#### Activity:
Drop the pictures and repeat the remaining data exactly.

[Start of Attachment]

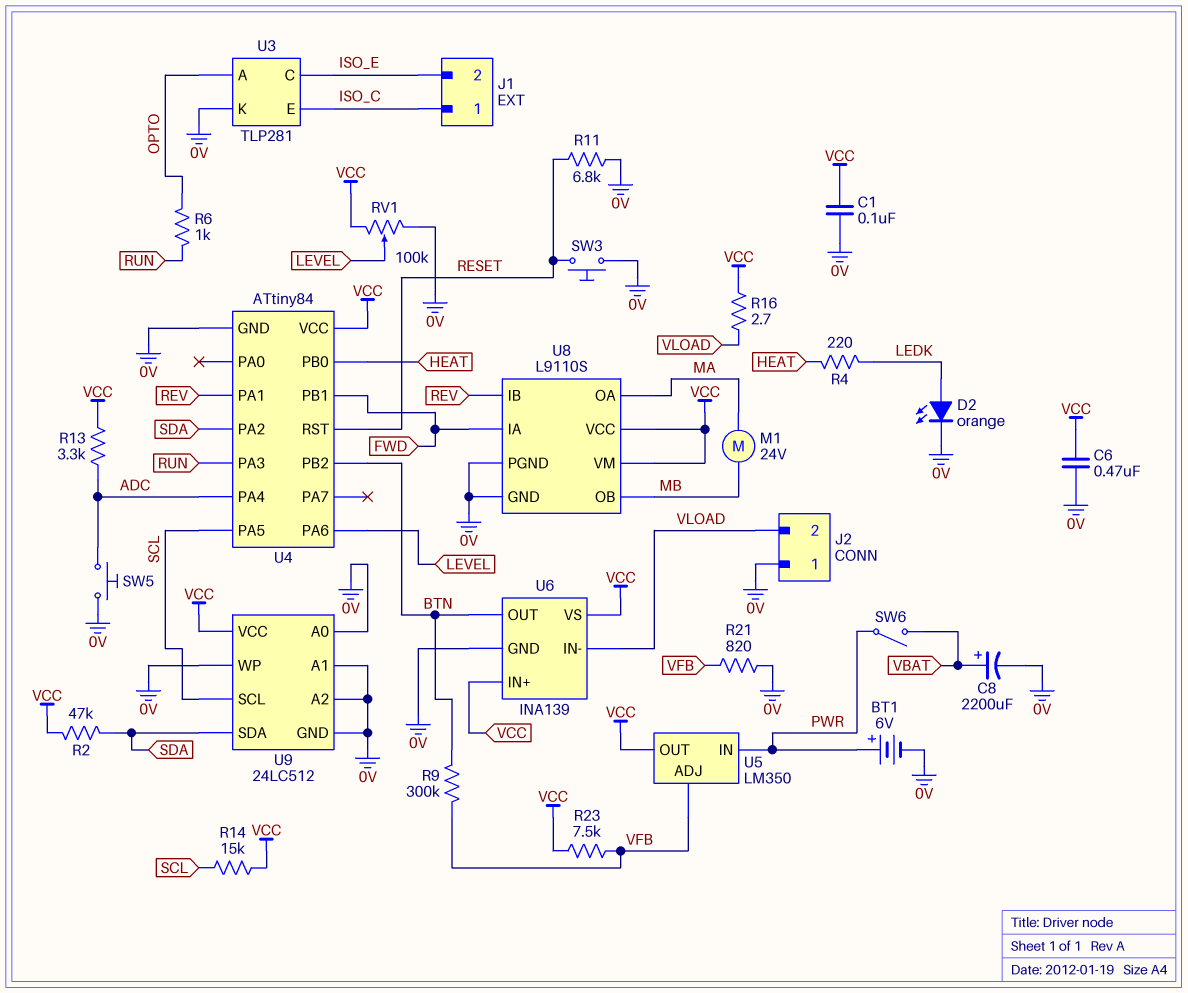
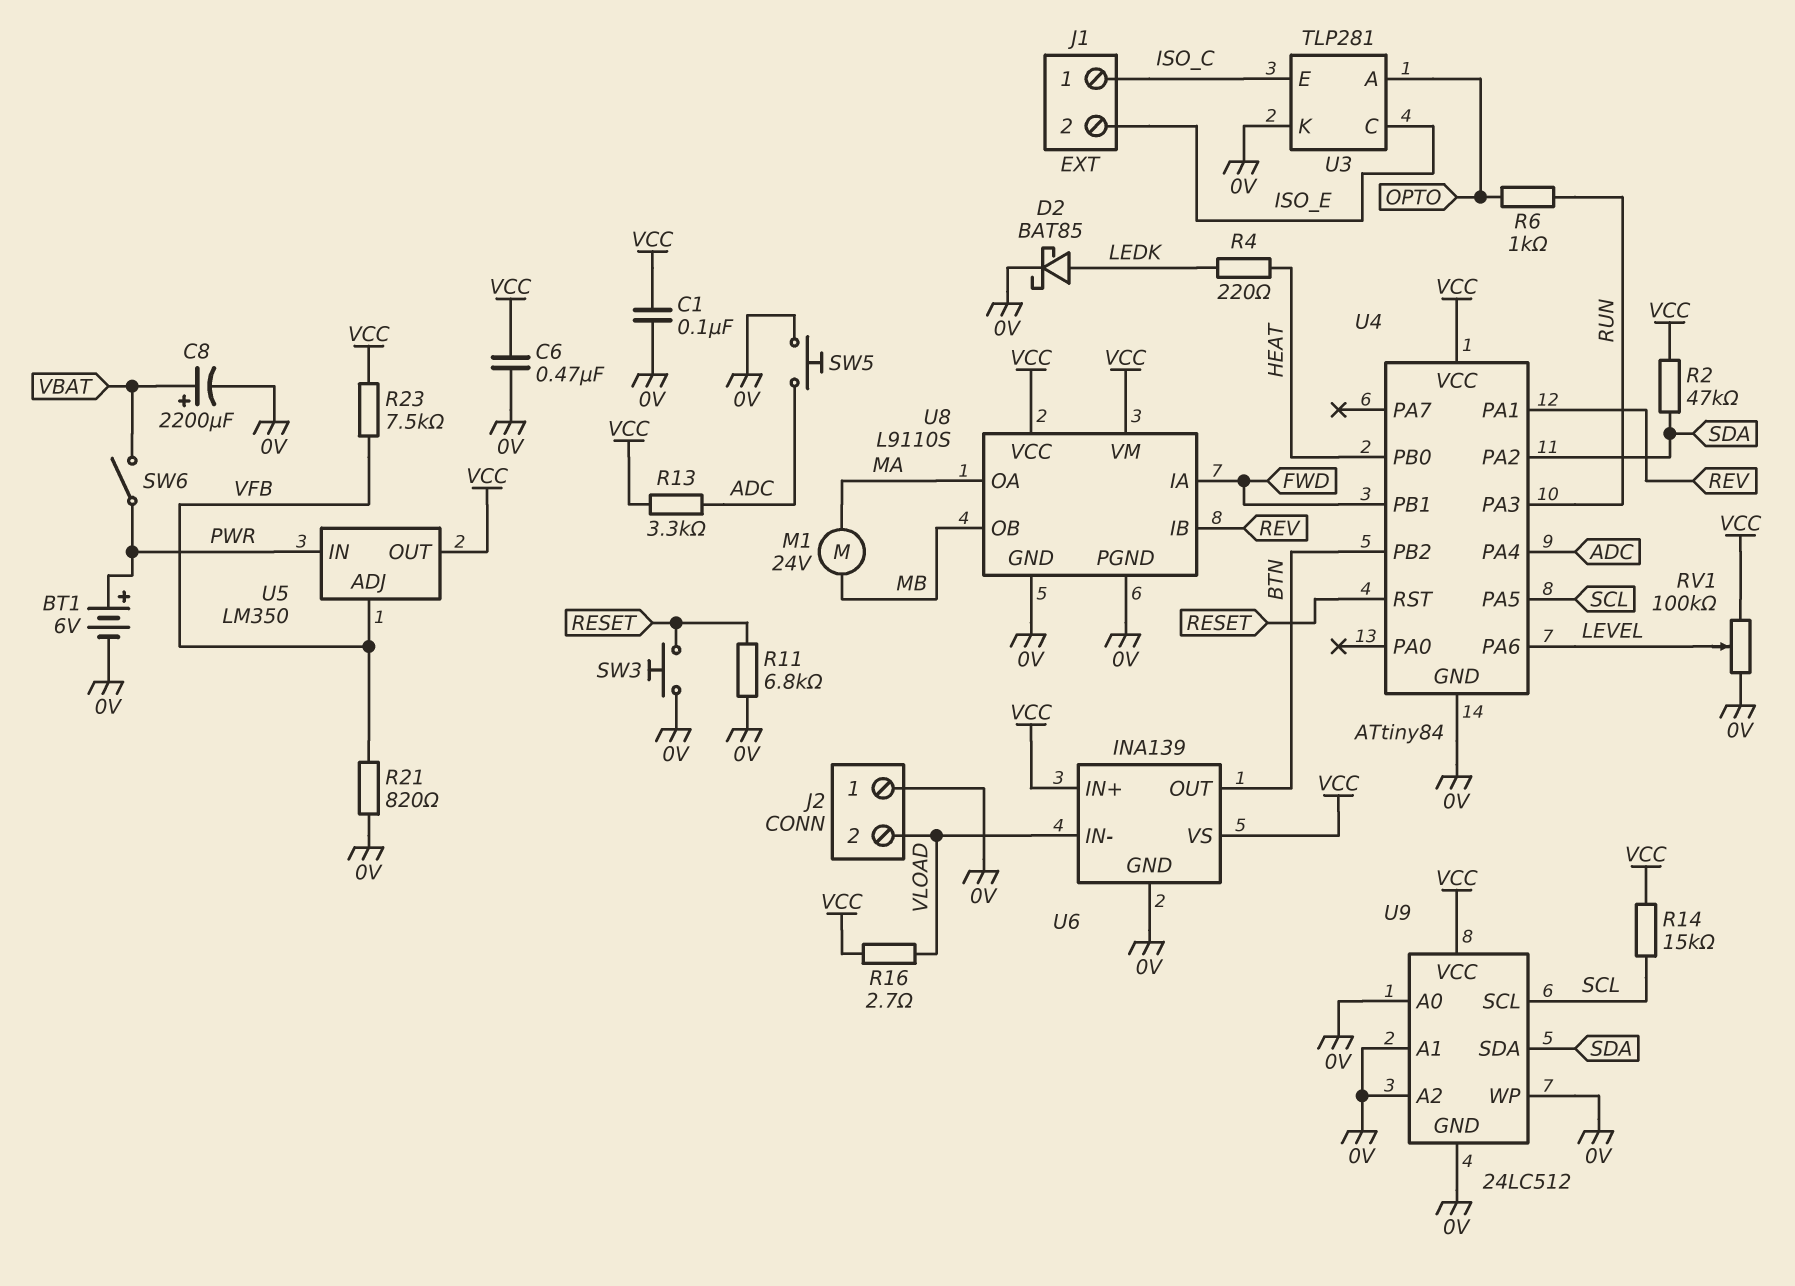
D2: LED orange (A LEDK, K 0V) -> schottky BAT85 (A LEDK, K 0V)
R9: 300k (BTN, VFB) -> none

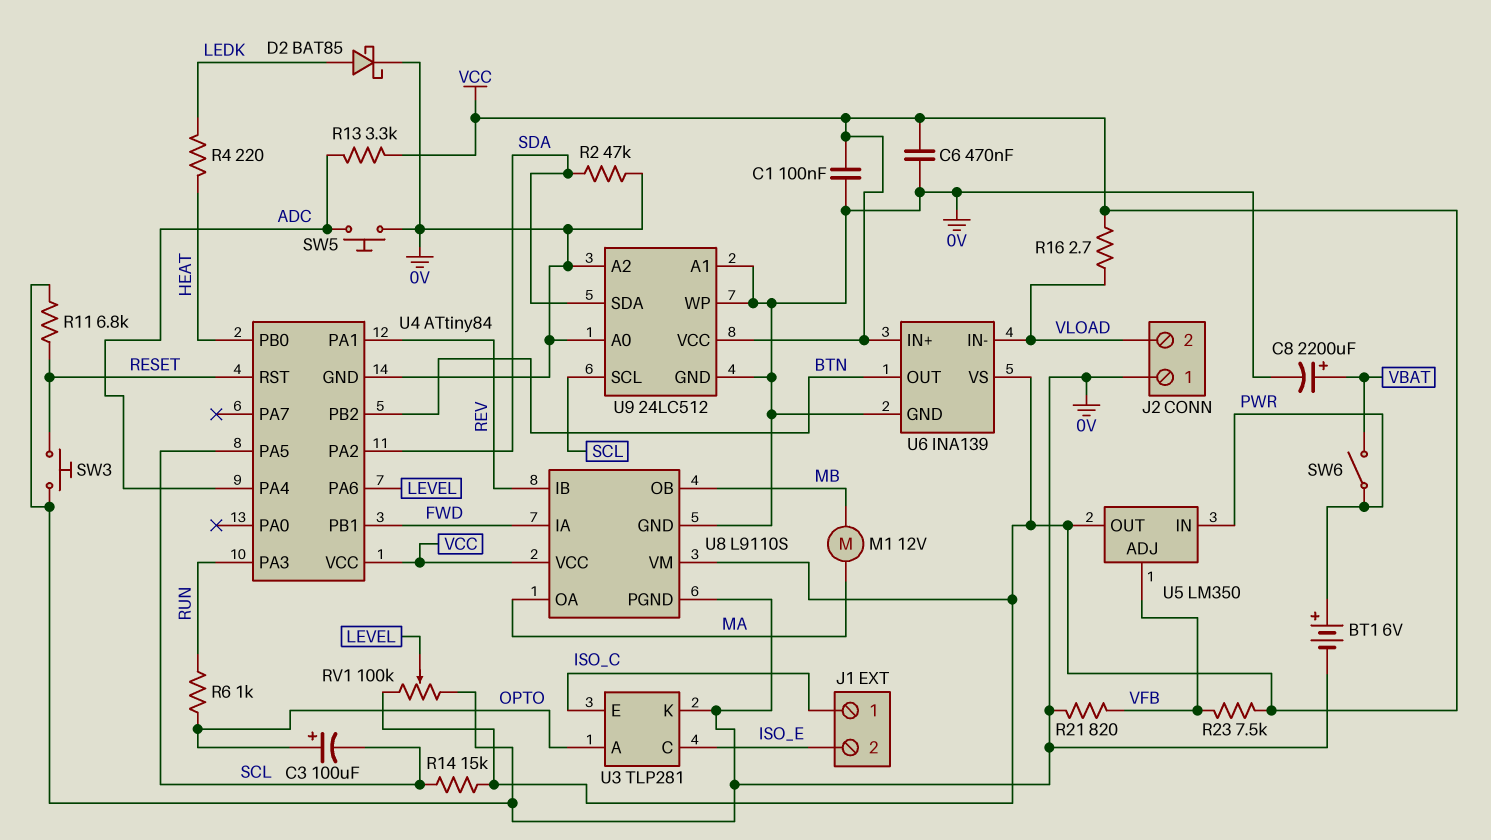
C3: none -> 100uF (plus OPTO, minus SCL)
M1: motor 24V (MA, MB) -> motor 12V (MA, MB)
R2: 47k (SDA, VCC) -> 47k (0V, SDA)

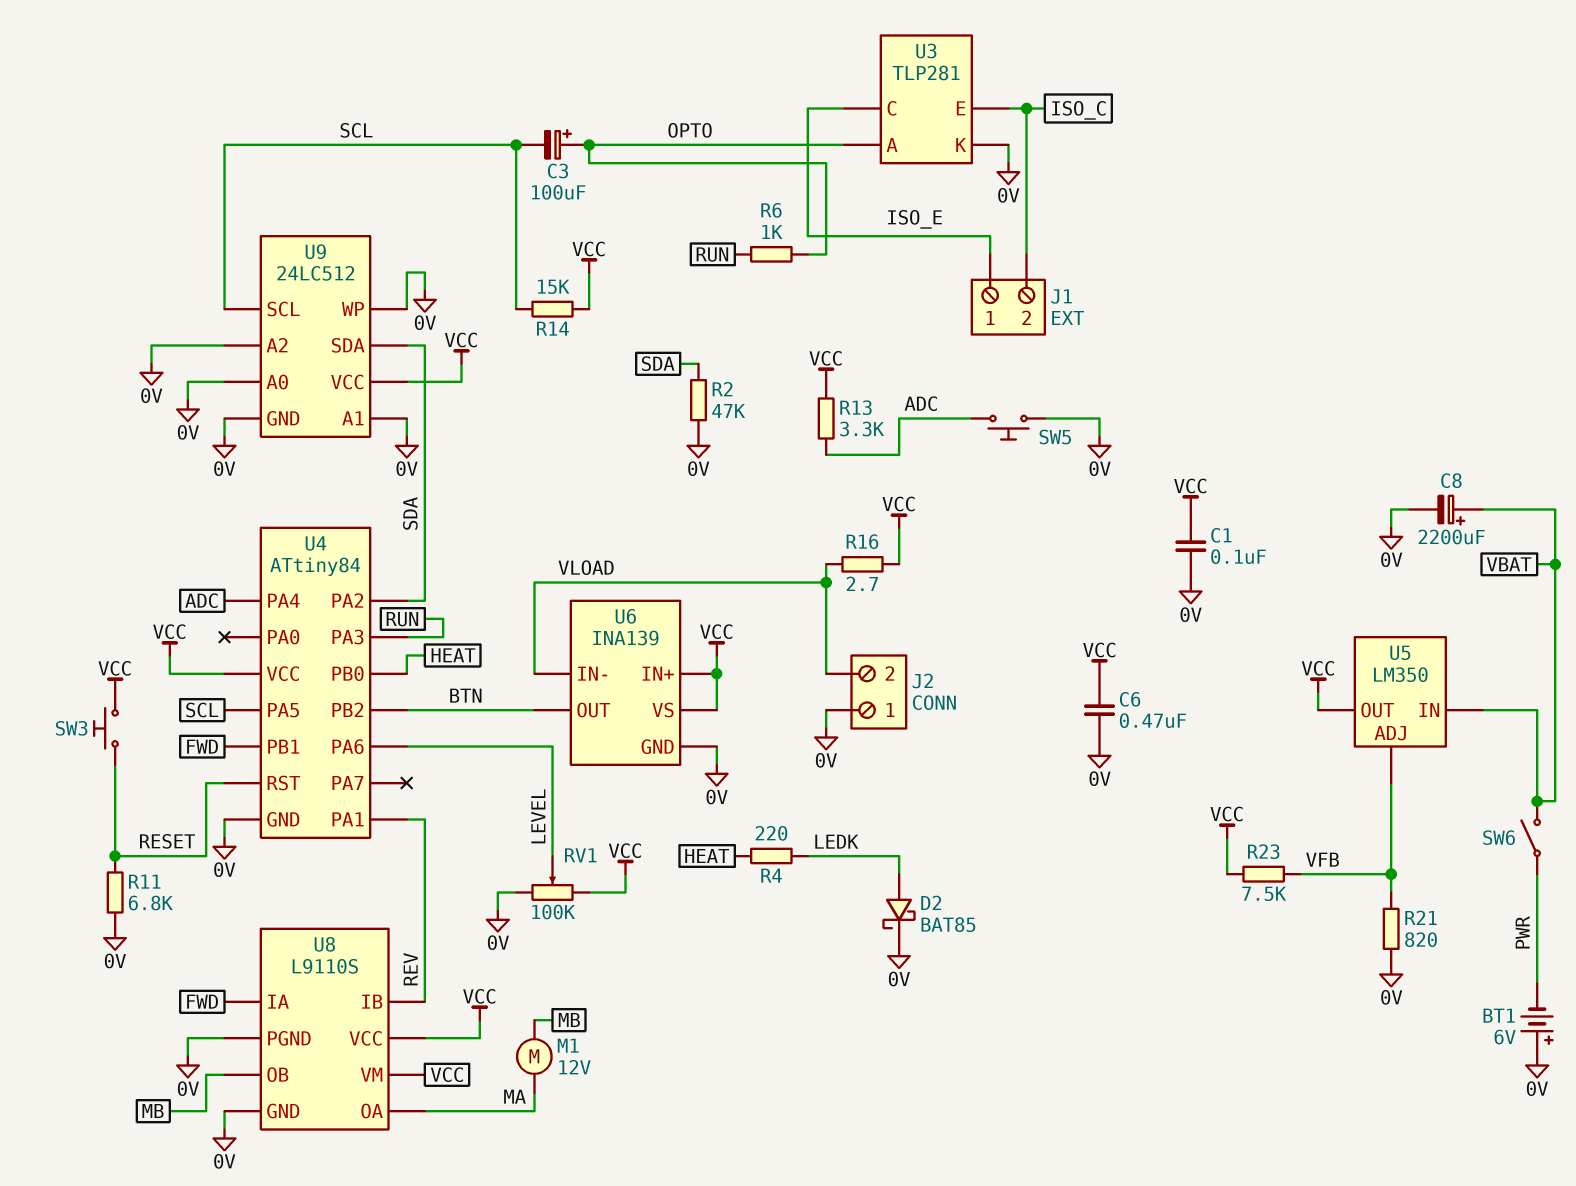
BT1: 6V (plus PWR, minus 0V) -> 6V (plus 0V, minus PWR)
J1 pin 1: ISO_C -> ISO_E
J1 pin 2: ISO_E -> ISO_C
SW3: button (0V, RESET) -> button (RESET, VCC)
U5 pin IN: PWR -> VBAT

[End of Attachment]

#### Exercise answer:
D2: LED orange (A LEDK, K 0V) -> schottky BAT85 (A LEDK, K 0V)
R9: 300k (BTN, VFB) -> none

C3: none -> 100uF (plus OPTO, minus SCL)
M1: motor 24V (MA, MB) -> motor 12V (MA, MB)
R2: 47k (SDA, VCC) -> 47k (0V, SDA)

BT1: 6V (plus PWR, minus 0V) -> 6V (plus 0V, minus PWR)
J1 pin 1: ISO_C -> ISO_E
J1 pin 2: ISO_E -> ISO_C
SW3: button (0V, RESET) -> button (RESET, VCC)
U5 pin IN: PWR -> VBAT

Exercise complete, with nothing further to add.